═══ RECORDS FOR THE EXERCISE ═══

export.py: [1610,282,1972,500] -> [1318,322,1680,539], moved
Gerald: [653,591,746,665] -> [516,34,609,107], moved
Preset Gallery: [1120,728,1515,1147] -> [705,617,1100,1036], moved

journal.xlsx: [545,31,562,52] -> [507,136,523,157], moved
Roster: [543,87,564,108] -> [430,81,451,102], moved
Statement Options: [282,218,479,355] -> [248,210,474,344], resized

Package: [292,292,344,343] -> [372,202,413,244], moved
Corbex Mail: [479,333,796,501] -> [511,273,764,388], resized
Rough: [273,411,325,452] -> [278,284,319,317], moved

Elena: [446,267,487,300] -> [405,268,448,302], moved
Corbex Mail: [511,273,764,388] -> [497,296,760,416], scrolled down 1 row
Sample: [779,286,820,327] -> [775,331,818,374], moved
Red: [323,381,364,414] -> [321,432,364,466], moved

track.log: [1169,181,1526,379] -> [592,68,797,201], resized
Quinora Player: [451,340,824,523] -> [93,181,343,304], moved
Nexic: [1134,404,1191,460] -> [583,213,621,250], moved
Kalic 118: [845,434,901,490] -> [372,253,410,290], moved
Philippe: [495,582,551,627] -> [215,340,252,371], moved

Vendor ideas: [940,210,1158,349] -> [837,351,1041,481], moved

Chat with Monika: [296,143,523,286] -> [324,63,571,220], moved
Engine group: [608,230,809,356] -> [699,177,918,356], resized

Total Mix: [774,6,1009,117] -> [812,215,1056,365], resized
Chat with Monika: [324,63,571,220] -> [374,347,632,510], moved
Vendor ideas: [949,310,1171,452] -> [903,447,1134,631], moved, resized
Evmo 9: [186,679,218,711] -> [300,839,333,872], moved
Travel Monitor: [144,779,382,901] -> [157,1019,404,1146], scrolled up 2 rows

═══

**TASK BRIEF:** Whatever else the listing above holds, retype exactly only the lines from the one containing "Rough: [273,411,325,452] ->" to the one containing "Red: [323,381,364,414] ->", both ends kept.

**SOLUTION FOR THIS EXERCISE:**
Rough: [273,411,325,452] -> [278,284,319,317], moved

Elena: [446,267,487,300] -> [405,268,448,302], moved
Corbex Mail: [511,273,764,388] -> [497,296,760,416], scrolled down 1 row
Sample: [779,286,820,327] -> [775,331,818,374], moved
Red: [323,381,364,414] -> [321,432,364,466], moved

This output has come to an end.